### About this exercise
Below is a listing. Set down exactly the lines from the one containing "L103: 1uH (VB, VE) -> 1uH (VE, VO)" through the one containing "D3: diode US1M", both ends included, and leave out the rest.

** Records supplied follows **

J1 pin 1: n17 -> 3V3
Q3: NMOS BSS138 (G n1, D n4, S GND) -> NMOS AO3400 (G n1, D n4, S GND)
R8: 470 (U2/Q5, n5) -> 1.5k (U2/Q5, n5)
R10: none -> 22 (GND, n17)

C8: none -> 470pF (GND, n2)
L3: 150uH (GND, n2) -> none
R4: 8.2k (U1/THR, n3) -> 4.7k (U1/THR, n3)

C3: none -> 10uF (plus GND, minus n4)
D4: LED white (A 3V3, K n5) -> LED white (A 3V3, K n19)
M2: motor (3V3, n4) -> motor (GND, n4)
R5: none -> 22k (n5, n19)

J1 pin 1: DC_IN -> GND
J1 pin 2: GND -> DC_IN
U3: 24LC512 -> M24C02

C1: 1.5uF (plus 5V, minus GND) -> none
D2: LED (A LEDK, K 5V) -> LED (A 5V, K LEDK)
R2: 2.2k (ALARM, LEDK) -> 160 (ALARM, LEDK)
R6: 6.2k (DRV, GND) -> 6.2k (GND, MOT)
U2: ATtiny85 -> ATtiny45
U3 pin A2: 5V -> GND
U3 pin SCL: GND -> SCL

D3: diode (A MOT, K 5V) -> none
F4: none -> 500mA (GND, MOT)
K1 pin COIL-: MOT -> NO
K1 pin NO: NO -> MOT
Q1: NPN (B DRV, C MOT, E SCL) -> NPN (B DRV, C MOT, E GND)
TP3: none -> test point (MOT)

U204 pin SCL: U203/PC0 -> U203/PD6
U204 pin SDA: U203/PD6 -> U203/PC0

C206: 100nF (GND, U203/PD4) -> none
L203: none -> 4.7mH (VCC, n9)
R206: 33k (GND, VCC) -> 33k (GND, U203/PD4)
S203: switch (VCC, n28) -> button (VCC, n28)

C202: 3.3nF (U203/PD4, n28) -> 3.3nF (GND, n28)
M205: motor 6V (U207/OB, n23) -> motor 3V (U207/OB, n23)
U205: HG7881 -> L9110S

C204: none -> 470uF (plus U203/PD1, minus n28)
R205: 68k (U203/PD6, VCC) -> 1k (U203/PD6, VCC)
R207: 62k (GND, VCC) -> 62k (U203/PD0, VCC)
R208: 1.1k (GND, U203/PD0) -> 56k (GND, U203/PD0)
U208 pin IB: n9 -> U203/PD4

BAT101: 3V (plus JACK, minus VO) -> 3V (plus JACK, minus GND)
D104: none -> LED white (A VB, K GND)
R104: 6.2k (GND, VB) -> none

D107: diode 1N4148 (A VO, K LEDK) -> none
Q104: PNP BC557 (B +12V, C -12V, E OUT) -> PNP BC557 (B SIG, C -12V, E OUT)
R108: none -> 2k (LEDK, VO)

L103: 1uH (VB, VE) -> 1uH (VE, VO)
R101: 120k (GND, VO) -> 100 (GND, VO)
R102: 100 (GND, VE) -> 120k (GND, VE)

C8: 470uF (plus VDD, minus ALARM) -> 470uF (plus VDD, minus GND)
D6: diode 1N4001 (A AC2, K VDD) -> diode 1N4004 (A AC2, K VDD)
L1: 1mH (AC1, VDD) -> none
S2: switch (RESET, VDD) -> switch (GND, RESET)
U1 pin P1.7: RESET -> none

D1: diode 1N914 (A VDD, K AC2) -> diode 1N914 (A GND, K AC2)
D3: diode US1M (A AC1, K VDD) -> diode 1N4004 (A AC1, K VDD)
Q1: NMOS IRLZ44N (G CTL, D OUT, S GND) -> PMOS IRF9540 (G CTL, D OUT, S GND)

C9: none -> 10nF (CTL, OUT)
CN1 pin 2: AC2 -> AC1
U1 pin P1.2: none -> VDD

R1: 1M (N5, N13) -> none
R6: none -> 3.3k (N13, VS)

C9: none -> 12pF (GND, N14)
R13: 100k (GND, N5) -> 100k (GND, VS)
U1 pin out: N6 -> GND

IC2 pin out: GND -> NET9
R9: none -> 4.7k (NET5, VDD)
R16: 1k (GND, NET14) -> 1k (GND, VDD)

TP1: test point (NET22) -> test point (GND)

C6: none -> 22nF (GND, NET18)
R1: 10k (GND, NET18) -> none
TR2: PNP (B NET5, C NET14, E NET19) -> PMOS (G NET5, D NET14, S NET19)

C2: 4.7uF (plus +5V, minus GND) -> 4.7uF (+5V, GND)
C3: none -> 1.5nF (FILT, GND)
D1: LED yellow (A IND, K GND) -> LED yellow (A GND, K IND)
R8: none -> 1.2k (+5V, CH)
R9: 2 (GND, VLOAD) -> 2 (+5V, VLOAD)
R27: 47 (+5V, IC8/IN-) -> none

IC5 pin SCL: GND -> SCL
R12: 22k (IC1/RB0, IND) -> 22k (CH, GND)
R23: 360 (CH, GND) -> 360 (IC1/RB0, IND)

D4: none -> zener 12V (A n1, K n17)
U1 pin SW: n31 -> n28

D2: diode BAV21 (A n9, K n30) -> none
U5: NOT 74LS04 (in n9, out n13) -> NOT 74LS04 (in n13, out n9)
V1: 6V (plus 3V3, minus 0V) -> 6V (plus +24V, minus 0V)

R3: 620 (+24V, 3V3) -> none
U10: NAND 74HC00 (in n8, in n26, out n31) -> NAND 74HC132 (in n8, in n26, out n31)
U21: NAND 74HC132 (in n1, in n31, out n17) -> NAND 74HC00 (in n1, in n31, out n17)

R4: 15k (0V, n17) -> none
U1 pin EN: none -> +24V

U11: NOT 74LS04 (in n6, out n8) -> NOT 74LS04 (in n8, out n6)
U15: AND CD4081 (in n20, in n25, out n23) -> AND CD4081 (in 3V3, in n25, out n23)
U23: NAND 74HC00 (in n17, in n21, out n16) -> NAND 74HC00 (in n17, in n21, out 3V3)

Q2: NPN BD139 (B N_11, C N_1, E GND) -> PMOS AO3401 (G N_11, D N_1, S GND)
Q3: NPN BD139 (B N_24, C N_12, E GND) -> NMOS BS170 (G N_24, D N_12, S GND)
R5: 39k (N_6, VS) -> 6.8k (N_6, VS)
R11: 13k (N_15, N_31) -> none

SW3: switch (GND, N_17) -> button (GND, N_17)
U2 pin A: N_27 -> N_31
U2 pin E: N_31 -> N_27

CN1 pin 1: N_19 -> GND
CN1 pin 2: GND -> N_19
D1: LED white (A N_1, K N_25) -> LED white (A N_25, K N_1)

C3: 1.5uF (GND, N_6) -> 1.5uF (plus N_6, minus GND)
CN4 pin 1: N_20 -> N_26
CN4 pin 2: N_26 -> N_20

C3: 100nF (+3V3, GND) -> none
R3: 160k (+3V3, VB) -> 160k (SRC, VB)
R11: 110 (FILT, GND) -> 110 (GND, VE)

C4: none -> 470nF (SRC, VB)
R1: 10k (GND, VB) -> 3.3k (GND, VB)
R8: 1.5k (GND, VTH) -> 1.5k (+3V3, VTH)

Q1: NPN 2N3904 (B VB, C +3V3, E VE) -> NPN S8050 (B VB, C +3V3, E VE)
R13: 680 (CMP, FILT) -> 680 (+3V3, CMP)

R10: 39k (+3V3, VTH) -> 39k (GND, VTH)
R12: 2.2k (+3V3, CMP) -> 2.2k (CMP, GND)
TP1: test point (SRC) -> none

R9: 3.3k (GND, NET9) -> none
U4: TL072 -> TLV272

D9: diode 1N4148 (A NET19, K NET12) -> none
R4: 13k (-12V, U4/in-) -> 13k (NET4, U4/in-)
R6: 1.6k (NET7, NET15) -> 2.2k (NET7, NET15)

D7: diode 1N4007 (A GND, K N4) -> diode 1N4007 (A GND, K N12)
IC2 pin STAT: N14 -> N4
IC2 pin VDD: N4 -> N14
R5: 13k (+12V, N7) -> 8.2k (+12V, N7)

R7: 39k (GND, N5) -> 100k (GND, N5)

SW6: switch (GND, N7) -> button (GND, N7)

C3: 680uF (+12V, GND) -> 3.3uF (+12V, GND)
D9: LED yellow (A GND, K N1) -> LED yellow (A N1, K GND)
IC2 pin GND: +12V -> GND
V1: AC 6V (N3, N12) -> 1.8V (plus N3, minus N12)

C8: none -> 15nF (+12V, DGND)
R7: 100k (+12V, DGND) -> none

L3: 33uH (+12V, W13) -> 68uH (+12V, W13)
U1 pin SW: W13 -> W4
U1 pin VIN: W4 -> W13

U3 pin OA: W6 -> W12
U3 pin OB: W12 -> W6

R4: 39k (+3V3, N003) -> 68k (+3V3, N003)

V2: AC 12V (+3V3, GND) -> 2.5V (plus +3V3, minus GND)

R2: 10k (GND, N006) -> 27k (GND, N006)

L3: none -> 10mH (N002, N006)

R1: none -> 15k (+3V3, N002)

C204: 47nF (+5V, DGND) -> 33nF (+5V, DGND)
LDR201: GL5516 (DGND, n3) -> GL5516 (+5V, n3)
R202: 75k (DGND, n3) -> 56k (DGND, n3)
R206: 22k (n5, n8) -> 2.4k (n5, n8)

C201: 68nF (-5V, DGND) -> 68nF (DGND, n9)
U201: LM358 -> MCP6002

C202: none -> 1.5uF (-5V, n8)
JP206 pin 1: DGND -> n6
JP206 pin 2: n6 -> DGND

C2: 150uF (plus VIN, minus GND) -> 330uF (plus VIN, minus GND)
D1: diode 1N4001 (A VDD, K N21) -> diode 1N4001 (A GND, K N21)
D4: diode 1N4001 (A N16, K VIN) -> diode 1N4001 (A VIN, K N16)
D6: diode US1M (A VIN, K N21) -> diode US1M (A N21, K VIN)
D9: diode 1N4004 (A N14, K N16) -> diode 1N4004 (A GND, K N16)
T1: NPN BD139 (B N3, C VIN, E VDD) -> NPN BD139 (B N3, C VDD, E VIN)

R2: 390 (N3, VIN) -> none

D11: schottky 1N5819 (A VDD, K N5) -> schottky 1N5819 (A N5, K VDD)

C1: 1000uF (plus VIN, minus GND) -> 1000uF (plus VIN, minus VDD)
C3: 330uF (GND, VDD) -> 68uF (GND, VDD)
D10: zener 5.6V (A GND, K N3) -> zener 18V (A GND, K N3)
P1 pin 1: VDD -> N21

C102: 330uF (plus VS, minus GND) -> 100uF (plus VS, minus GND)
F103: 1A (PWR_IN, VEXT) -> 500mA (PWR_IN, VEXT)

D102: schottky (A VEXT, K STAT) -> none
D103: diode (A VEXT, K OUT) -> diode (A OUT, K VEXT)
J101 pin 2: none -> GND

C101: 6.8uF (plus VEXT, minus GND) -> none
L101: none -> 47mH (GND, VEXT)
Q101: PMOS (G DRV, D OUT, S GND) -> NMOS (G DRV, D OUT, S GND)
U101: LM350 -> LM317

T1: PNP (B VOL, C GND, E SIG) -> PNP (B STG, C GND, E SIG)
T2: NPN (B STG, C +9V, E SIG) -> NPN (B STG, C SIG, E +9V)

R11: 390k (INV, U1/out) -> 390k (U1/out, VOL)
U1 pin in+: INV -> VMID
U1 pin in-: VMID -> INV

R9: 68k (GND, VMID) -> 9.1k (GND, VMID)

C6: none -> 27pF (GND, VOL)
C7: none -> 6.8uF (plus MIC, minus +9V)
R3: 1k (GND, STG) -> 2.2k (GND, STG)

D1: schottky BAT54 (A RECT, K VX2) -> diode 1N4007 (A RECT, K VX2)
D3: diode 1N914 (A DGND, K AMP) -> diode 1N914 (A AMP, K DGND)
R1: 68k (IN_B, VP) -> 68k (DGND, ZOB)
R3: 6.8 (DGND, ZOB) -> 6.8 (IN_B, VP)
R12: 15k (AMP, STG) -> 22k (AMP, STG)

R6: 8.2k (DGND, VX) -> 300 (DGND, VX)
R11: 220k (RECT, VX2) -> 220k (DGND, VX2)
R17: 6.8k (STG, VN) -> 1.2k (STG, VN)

** End of Records supplied **

### Exercise answer
L103: 1uH (VB, VE) -> 1uH (VE, VO)
R101: 120k (GND, VO) -> 100 (GND, VO)
R102: 100 (GND, VE) -> 120k (GND, VE)

C8: 470uF (plus VDD, minus ALARM) -> 470uF (plus VDD, minus GND)
D6: diode 1N4001 (A AC2, K VDD) -> diode 1N4004 (A AC2, K VDD)
L1: 1mH (AC1, VDD) -> none
S2: switch (RESET, VDD) -> switch (GND, RESET)
U1 pin P1.7: RESET -> none

D1: diode 1N914 (A VDD, K AC2) -> diode 1N914 (A GND, K AC2)
D3: diode US1M (A AC1, K VDD) -> diode 1N4004 (A AC1, K VDD)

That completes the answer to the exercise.